---------- GIVEN INFORMATION ----------

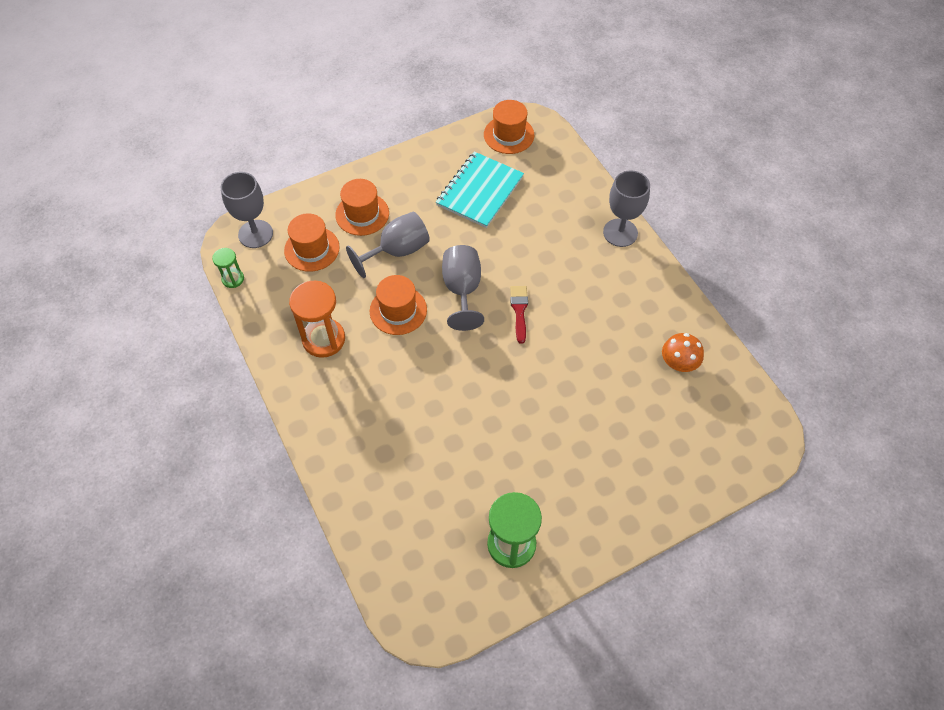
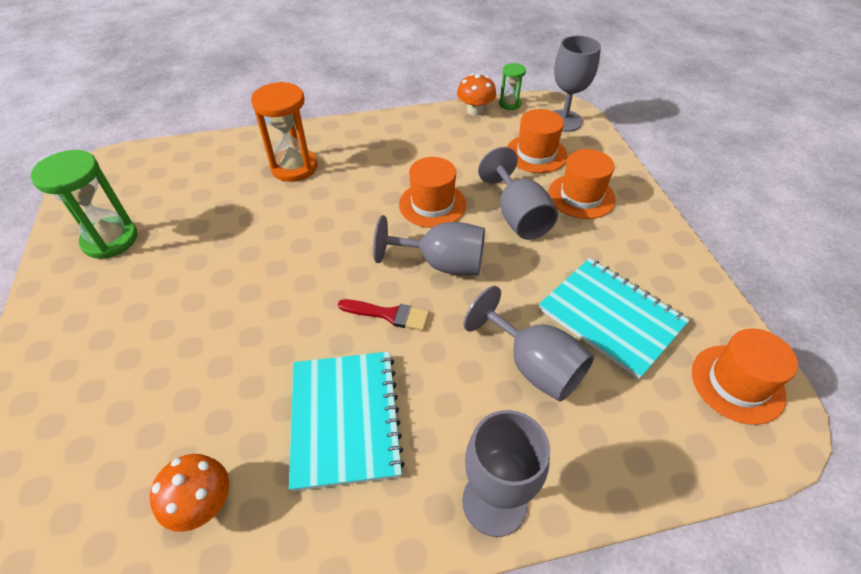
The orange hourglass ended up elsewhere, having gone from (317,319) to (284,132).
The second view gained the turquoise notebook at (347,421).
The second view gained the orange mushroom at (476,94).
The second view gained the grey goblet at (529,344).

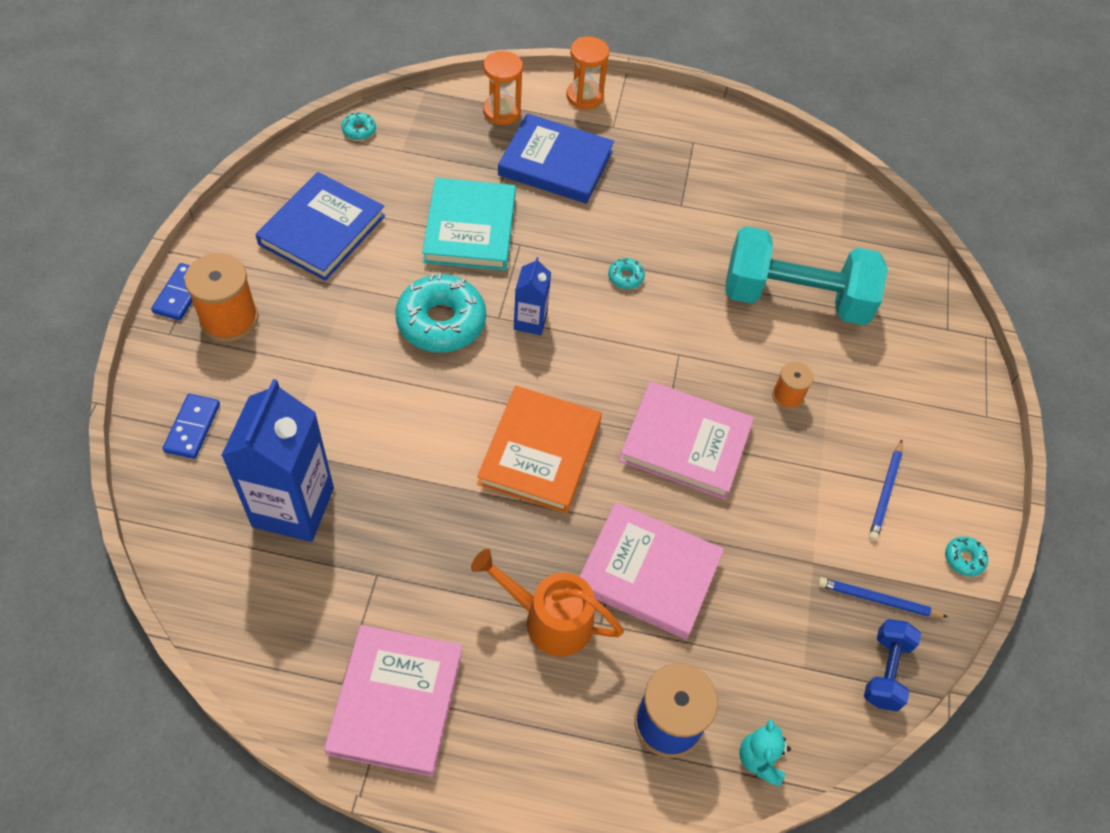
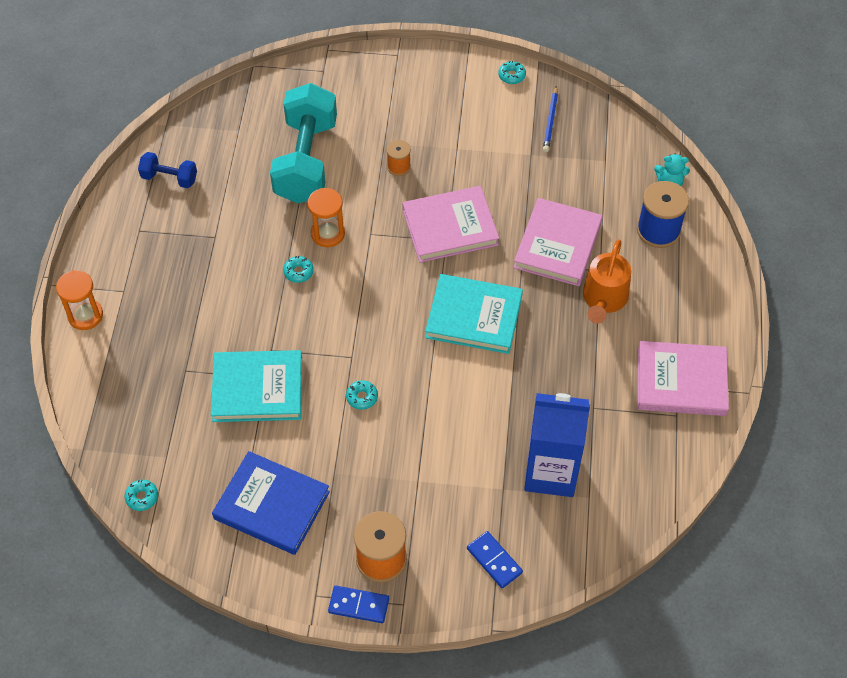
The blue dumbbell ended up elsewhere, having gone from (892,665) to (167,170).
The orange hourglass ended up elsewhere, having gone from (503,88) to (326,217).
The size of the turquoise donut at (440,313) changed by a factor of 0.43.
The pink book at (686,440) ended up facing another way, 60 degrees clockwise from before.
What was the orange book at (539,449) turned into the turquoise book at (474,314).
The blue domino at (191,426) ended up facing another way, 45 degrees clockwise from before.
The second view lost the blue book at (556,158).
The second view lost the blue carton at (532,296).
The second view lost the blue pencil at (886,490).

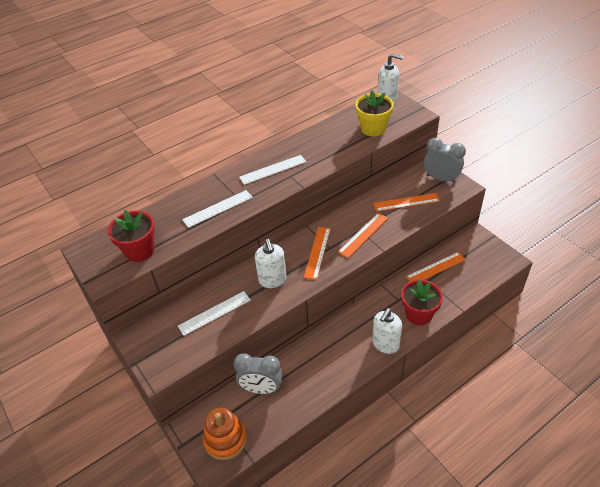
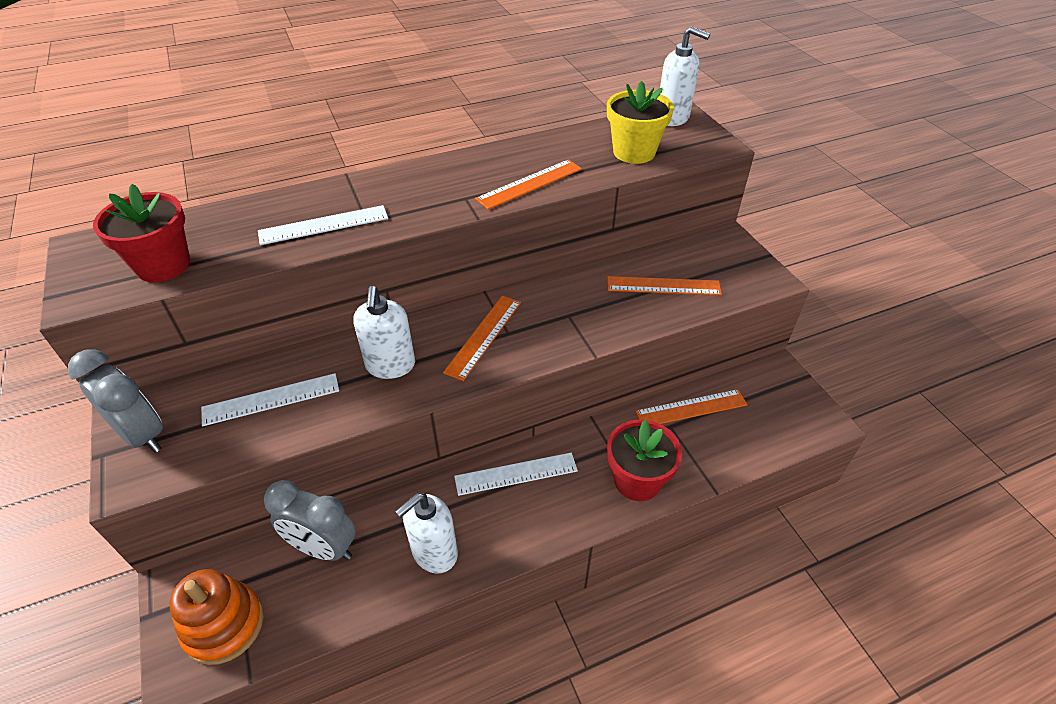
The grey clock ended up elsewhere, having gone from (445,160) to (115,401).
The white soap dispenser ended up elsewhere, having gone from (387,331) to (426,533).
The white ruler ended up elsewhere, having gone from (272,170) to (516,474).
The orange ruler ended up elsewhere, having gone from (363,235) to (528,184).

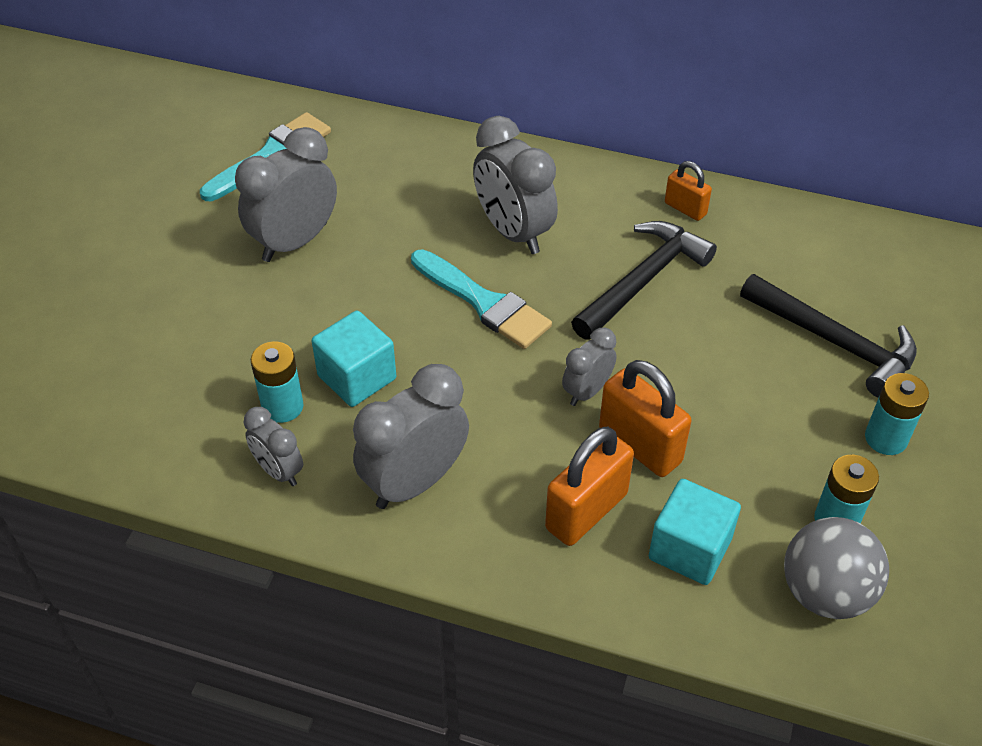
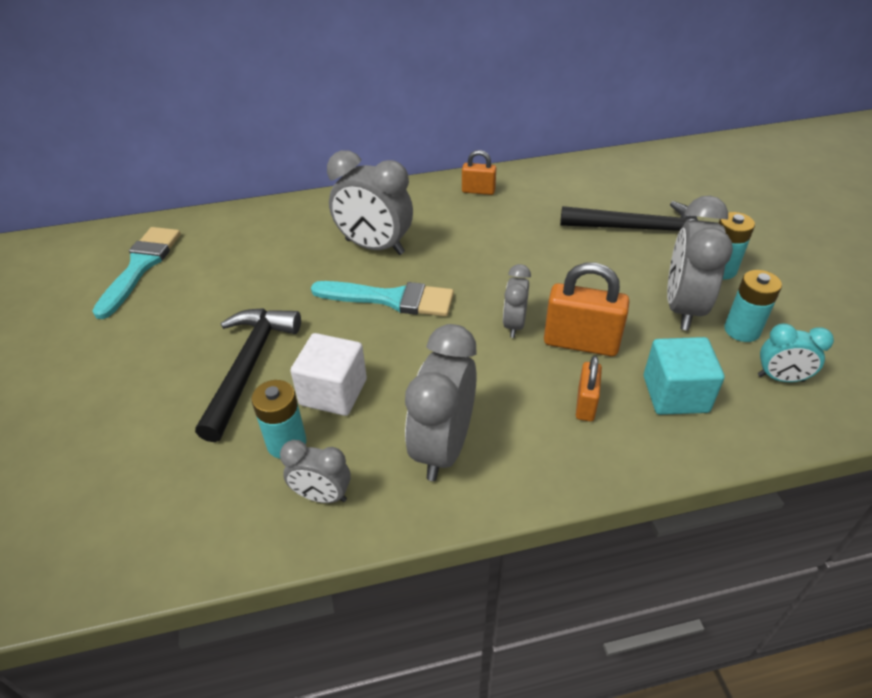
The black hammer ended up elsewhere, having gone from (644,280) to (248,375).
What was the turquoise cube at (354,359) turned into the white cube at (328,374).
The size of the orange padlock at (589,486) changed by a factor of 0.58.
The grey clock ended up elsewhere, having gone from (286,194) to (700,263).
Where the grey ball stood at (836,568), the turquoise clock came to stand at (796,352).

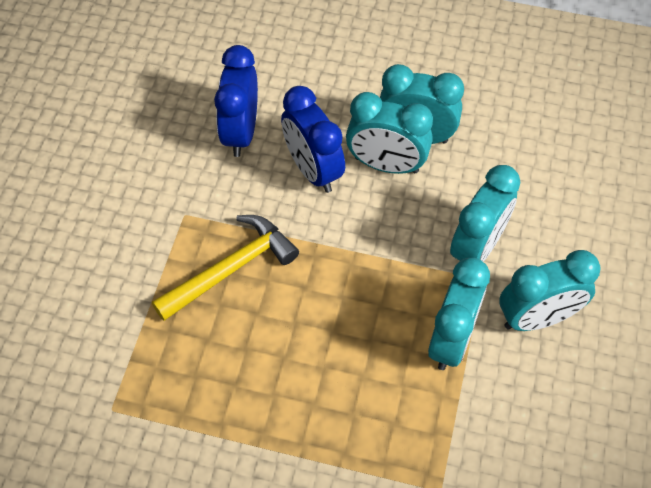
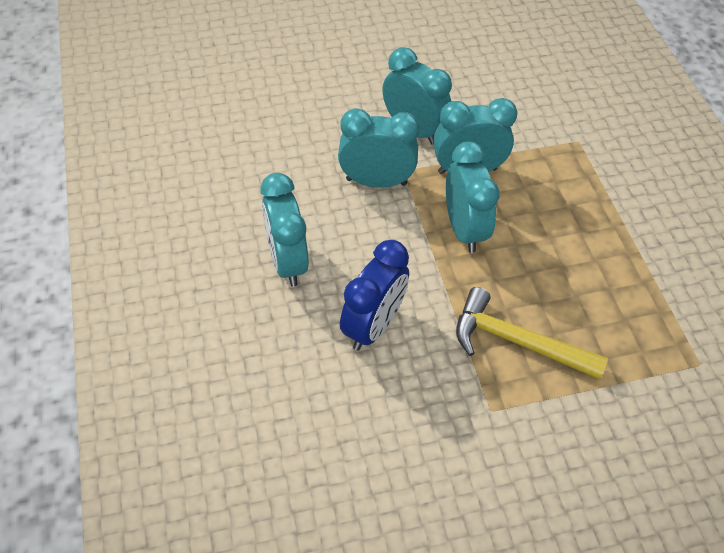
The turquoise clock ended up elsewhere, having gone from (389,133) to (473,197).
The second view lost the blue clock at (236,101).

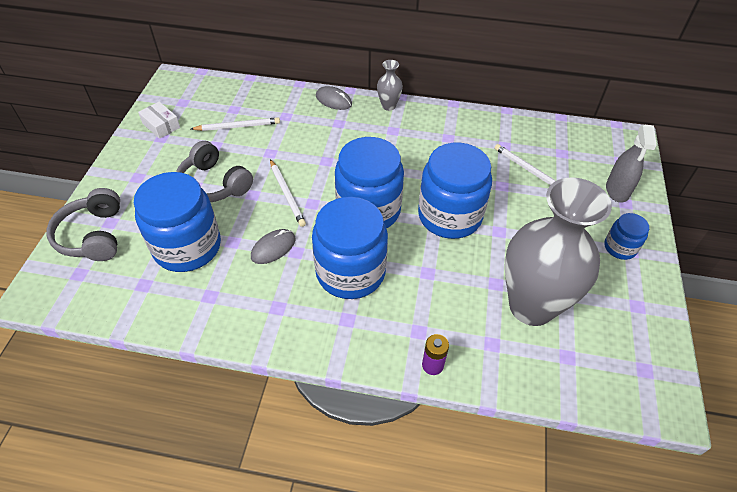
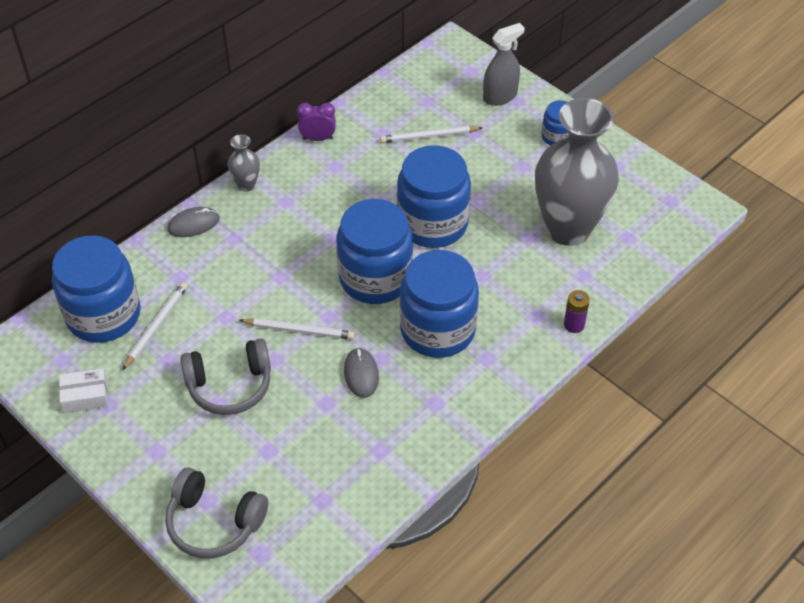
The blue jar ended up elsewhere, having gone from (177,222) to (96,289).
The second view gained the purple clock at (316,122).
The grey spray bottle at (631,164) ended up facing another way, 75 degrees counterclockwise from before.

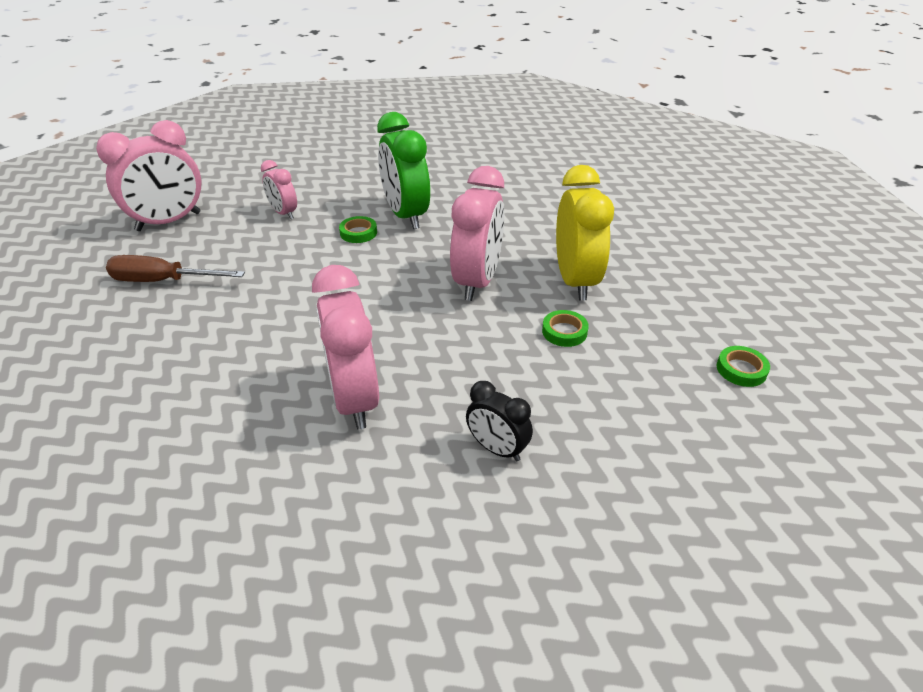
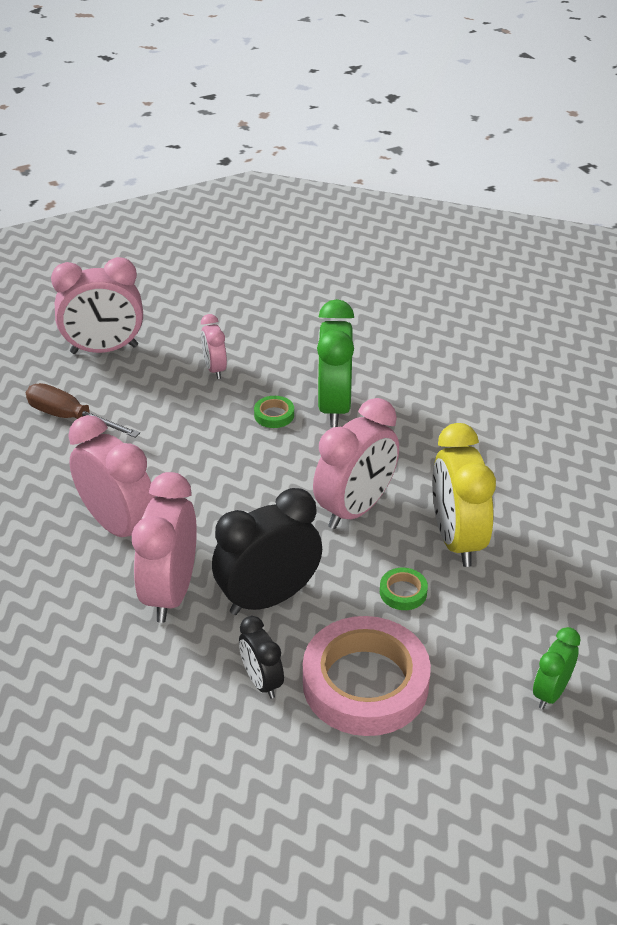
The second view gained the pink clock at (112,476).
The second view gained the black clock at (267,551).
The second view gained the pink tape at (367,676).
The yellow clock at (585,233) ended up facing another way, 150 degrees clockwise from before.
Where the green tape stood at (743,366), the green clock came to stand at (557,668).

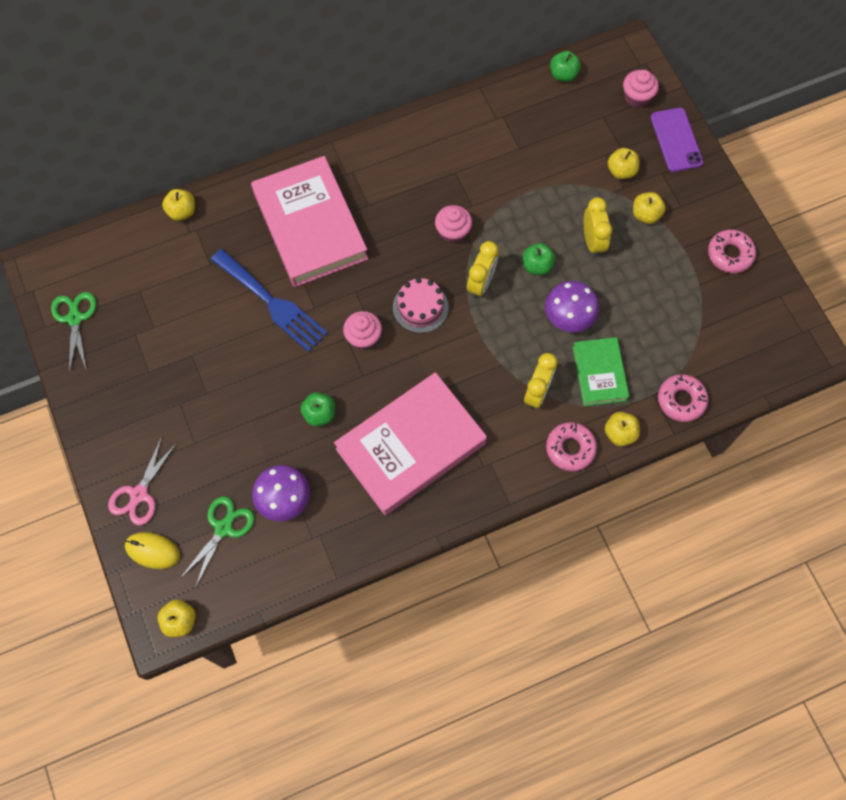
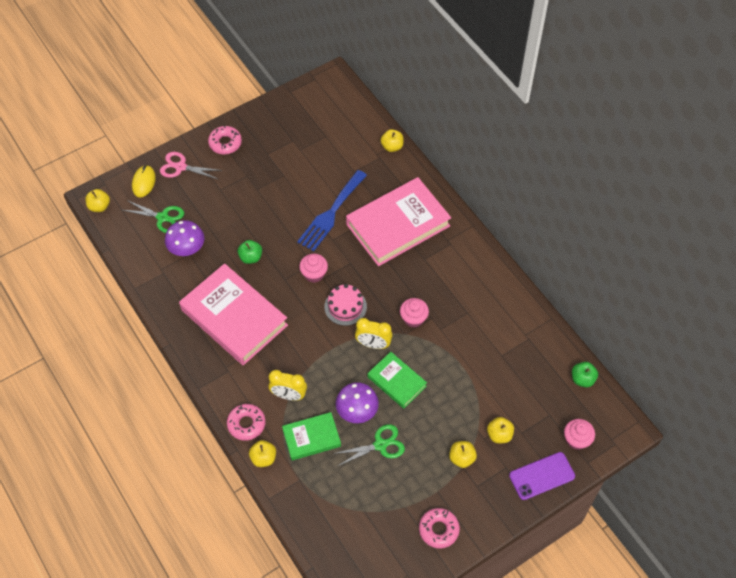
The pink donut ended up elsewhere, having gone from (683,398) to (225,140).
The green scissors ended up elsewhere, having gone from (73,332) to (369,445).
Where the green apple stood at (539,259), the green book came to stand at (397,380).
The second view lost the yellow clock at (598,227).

----------

> [ABOUT THIS EXERCISE] Exactly reproduce the lines that run from the first line of the listing above to the line containing "The second view gained the orange", including both; omit the pictures.

> [ANSWER SPACE]
The orange hourglass ended up elsewhere, having gone from (317,319) to (284,132).
The second view gained the turquoise notebook at (347,421).
The second view gained the orange mushroom at (476,94).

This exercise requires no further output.